start

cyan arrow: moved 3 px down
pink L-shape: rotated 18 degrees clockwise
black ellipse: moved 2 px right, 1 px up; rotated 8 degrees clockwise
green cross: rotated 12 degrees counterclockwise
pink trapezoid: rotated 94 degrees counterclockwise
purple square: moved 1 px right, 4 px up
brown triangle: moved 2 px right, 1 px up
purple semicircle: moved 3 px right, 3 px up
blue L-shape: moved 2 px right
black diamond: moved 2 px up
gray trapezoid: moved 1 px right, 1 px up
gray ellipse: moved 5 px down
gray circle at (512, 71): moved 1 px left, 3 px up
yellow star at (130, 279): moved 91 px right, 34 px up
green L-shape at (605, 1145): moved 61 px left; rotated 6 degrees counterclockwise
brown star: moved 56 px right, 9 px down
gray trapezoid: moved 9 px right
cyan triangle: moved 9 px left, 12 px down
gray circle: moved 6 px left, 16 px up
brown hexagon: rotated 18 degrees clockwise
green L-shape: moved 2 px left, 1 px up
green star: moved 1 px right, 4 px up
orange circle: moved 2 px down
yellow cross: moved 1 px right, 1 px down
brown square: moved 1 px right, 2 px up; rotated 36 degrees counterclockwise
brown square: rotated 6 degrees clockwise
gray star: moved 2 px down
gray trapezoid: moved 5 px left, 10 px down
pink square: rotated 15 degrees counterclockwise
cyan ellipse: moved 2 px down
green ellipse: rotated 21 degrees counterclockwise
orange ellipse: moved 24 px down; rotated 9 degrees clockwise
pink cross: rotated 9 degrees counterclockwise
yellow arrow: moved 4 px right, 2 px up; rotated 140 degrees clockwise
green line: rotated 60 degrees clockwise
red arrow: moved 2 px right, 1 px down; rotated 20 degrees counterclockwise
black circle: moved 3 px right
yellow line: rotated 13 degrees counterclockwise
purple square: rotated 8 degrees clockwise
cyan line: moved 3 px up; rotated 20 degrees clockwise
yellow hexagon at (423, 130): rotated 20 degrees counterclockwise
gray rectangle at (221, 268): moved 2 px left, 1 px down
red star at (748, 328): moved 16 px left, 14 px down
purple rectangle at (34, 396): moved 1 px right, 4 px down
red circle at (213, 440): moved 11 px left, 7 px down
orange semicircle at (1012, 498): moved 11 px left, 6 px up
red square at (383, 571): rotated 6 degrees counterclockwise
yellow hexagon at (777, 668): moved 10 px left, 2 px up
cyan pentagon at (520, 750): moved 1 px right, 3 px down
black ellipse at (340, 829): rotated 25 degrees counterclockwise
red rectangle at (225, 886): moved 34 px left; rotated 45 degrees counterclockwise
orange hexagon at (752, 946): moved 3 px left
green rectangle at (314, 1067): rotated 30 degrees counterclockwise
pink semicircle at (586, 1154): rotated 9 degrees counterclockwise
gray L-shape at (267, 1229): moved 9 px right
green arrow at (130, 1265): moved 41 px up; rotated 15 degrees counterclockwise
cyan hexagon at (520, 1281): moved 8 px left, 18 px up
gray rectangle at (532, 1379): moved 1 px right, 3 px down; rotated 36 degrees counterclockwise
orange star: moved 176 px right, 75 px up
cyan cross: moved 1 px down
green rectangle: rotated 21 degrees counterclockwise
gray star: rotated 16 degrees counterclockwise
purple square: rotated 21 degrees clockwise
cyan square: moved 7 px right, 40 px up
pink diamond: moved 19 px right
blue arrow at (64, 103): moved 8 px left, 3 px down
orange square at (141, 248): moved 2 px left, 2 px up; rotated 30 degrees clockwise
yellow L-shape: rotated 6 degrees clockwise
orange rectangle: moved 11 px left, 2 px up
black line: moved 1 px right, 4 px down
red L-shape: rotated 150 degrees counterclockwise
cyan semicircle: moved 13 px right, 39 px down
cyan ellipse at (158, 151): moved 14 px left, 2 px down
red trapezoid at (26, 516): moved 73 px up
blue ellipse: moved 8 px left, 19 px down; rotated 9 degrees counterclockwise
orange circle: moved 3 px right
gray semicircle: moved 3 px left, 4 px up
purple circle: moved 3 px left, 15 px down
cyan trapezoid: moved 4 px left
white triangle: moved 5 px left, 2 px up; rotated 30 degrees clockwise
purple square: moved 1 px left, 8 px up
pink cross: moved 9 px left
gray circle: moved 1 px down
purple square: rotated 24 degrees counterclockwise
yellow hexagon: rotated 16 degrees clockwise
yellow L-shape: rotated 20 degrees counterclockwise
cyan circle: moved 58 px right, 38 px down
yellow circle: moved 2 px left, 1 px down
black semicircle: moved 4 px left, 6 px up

end

STATED TASK
Update all of the records by replacing each occurrence of "trapezoid" with "quadrilateral", leaving everything else unchanged.

THE ANSWER
cyan arrow: moved 3 px down
pink L-shape: rotated 18 degrees clockwise
black ellipse: moved 2 px right, 1 px up; rotated 8 degrees clockwise
green cross: rotated 12 degrees counterclockwise
pink quadrilateral: rotated 94 degrees counterclockwise
purple square: moved 1 px right, 4 px up
brown triangle: moved 2 px right, 1 px up
purple semicircle: moved 3 px right, 3 px up
blue L-shape: moved 2 px right
black diamond: moved 2 px up
gray quadrilateral: moved 1 px right, 1 px up
gray ellipse: moved 5 px down
gray circle at (512, 71): moved 1 px left, 3 px up
yellow star at (130, 279): moved 91 px right, 34 px up
green L-shape at (605, 1145): moved 61 px left; rotated 6 degrees counterclockwise
brown star: moved 56 px right, 9 px down
gray quadrilateral: moved 9 px right
cyan triangle: moved 9 px left, 12 px down
gray circle: moved 6 px left, 16 px up
brown hexagon: rotated 18 degrees clockwise
green L-shape: moved 2 px left, 1 px up
green star: moved 1 px right, 4 px up
orange circle: moved 2 px down
yellow cross: moved 1 px right, 1 px down
brown square: moved 1 px right, 2 px up; rotated 36 degrees counterclockwise
brown square: rotated 6 degrees clockwise
gray star: moved 2 px down
gray quadrilateral: moved 5 px left, 10 px down
pink square: rotated 15 degrees counterclockwise
cyan ellipse: moved 2 px down
green ellipse: rotated 21 degrees counterclockwise
orange ellipse: moved 24 px down; rotated 9 degrees clockwise
pink cross: rotated 9 degrees counterclockwise
yellow arrow: moved 4 px right, 2 px up; rotated 140 degrees clockwise
green line: rotated 60 degrees clockwise
red arrow: moved 2 px right, 1 px down; rotated 20 degrees counterclockwise
black circle: moved 3 px right
yellow line: rotated 13 degrees counterclockwise
purple square: rotated 8 degrees clockwise
cyan line: moved 3 px up; rotated 20 degrees clockwise
yellow hexagon at (423, 130): rotated 20 degrees counterclockwise
gray rectangle at (221, 268): moved 2 px left, 1 px down
red star at (748, 328): moved 16 px left, 14 px down
purple rectangle at (34, 396): moved 1 px right, 4 px down
red circle at (213, 440): moved 11 px left, 7 px down
orange semicircle at (1012, 498): moved 11 px left, 6 px up
red square at (383, 571): rotated 6 degrees counterclockwise
yellow hexagon at (777, 668): moved 10 px left, 2 px up
cyan pentagon at (520, 750): moved 1 px right, 3 px down
black ellipse at (340, 829): rotated 25 degrees counterclockwise
red rectangle at (225, 886): moved 34 px left; rotated 45 degrees counterclockwise
orange hexagon at (752, 946): moved 3 px left
green rectangle at (314, 1067): rotated 30 degrees counterclockwise
pink semicircle at (586, 1154): rotated 9 degrees counterclockwise
gray L-shape at (267, 1229): moved 9 px right
green arrow at (130, 1265): moved 41 px up; rotated 15 degrees counterclockwise
cyan hexagon at (520, 1281): moved 8 px left, 18 px up
gray rectangle at (532, 1379): moved 1 px right, 3 px down; rotated 36 degrees counterclockwise
orange star: moved 176 px right, 75 px up
cyan cross: moved 1 px down
green rectangle: rotated 21 degrees counterclockwise
gray star: rotated 16 degrees counterclockwise
purple square: rotated 21 degrees clockwise
cyan square: moved 7 px right, 40 px up
pink diamond: moved 19 px right
blue arrow at (64, 103): moved 8 px left, 3 px down
orange square at (141, 248): moved 2 px left, 2 px up; rotated 30 degrees clockwise
yellow L-shape: rotated 6 degrees clockwise
orange rectangle: moved 11 px left, 2 px up
black line: moved 1 px right, 4 px down
red L-shape: rotated 150 degrees counterclockwise
cyan semicircle: moved 13 px right, 39 px down
cyan ellipse at (158, 151): moved 14 px left, 2 px down
red quadrilateral at (26, 516): moved 73 px up
blue ellipse: moved 8 px left, 19 px down; rotated 9 degrees counterclockwise
orange circle: moved 3 px right
gray semicircle: moved 3 px left, 4 px up
purple circle: moved 3 px left, 15 px down
cyan quadrilateral: moved 4 px left
white triangle: moved 5 px left, 2 px up; rotated 30 degrees clockwise
purple square: moved 1 px left, 8 px up
pink cross: moved 9 px left
gray circle: moved 1 px down
purple square: rotated 24 degrees counterclockwise
yellow hexagon: rotated 16 degrees clockwise
yellow L-shape: rotated 20 degrees counterclockwise
cyan circle: moved 58 px right, 38 px down
yellow circle: moved 2 px left, 1 px down
black semicircle: moved 4 px left, 6 px up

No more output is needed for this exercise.